## Exercise:
In the material below, find the line with "camera: 65 degrees left, 20 degrees down" and the line with "(368, 111) = (240, 242): red", then output those two lines and every line between them, exactly.

## Provided records:
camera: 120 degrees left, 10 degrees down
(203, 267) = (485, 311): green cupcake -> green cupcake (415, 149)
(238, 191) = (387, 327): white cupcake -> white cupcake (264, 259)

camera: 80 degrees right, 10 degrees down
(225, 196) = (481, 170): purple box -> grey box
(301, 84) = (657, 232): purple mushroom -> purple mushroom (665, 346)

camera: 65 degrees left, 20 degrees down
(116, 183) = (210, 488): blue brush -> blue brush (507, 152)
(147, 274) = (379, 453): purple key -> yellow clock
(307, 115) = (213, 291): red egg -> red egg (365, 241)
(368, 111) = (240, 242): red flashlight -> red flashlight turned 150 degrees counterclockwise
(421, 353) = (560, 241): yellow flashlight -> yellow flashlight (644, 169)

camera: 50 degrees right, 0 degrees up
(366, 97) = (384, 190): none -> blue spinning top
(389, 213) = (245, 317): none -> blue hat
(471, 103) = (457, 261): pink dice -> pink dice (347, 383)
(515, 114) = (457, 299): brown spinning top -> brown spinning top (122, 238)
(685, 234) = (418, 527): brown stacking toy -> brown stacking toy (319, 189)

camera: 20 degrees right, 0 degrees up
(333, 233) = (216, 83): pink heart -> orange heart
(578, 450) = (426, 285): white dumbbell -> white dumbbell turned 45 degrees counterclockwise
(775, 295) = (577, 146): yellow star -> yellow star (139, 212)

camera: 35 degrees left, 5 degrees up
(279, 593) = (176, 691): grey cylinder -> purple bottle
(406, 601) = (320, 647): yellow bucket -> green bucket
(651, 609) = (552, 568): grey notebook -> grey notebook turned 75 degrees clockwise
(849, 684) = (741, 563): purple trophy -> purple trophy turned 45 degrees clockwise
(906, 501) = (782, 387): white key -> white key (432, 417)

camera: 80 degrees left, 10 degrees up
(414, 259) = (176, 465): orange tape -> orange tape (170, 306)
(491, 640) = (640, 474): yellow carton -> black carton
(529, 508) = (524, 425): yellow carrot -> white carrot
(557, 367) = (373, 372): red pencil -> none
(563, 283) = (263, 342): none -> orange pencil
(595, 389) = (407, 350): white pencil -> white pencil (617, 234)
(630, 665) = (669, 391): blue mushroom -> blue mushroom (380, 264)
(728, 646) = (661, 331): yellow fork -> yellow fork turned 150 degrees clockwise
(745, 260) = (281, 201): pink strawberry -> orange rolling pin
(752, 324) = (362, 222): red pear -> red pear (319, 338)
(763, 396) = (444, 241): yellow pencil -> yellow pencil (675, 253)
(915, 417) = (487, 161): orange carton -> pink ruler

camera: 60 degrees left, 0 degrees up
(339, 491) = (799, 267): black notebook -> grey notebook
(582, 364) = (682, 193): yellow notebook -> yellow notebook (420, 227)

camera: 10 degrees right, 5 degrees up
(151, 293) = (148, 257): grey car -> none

## Written reply:
camera: 65 degrees left, 20 degrees down
(116, 183) = (210, 488): blue brush -> blue brush (507, 152)
(147, 274) = (379, 453): purple key -> yellow clock
(307, 115) = (213, 291): red egg -> red egg (365, 241)
(368, 111) = (240, 242): red flashlight -> red flashlight turned 150 degrees counterclockwise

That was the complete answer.